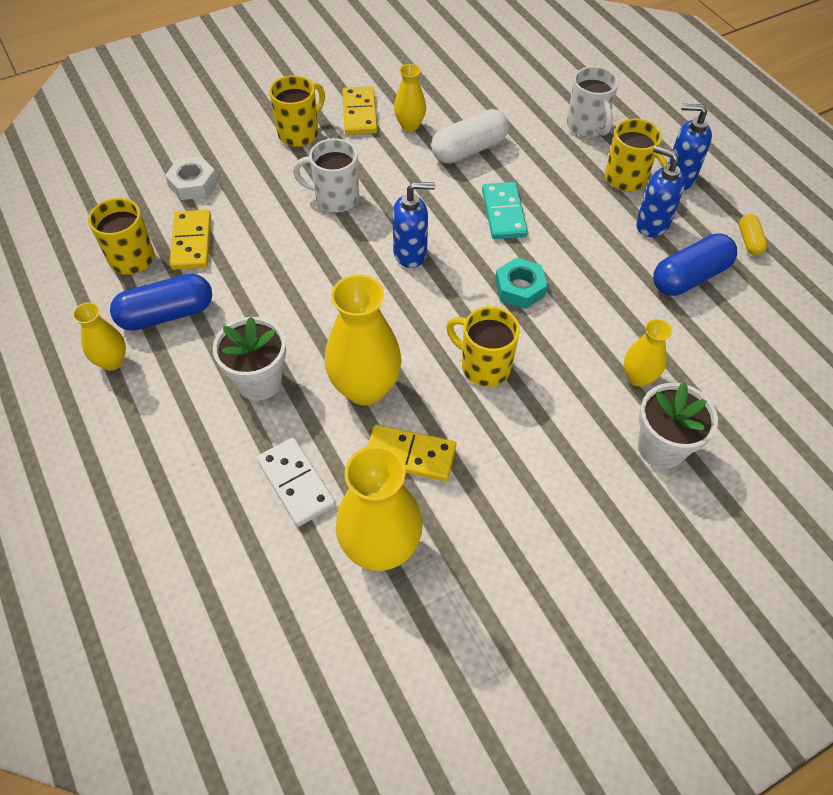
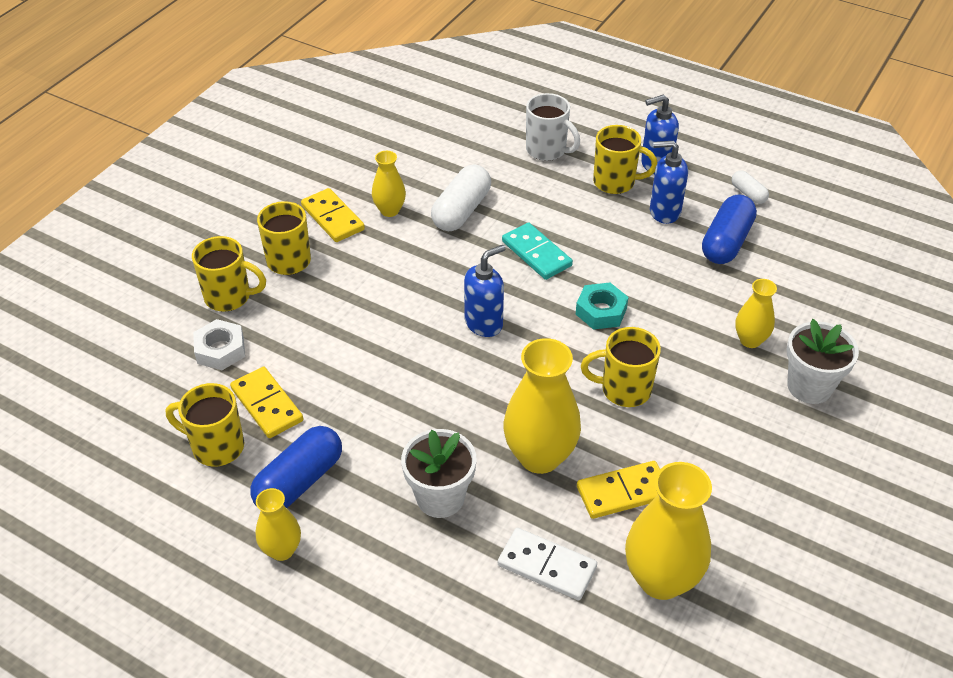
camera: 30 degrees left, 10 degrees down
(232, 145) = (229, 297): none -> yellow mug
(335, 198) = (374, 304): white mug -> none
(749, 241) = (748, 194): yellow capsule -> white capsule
...
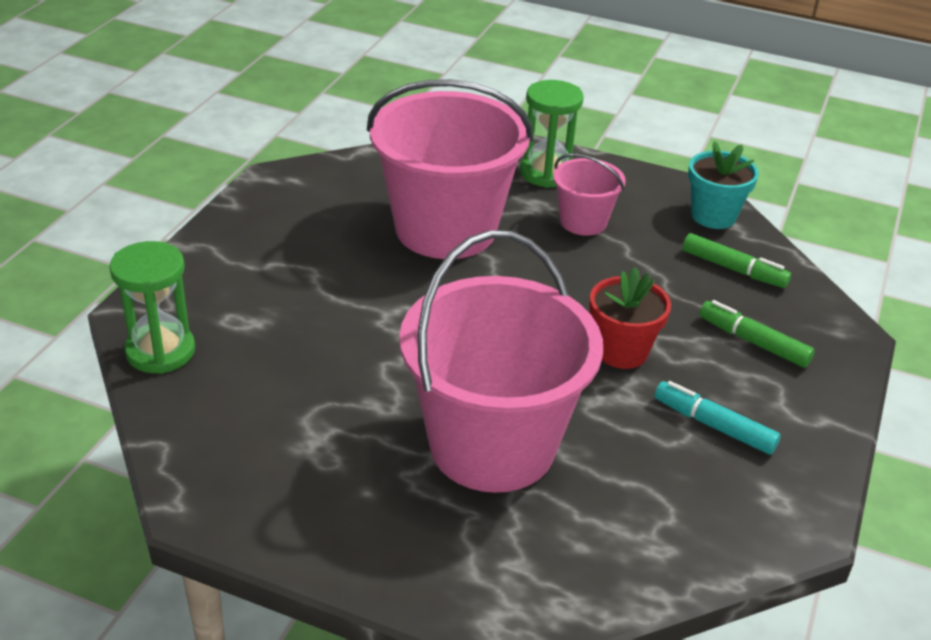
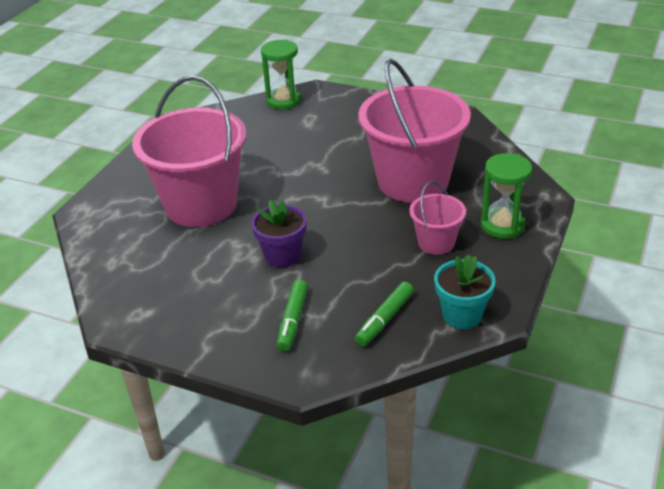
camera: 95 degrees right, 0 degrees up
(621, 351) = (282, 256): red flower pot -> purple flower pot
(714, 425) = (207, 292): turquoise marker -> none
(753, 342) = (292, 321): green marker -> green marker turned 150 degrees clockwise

## Directions for this task
Work through the entries, filtering for the string "camera", and copy each line that holds it.

## Solution to this task
camera: 30 degrees left, 10 degrees down
camera: 95 degrees right, 0 degrees up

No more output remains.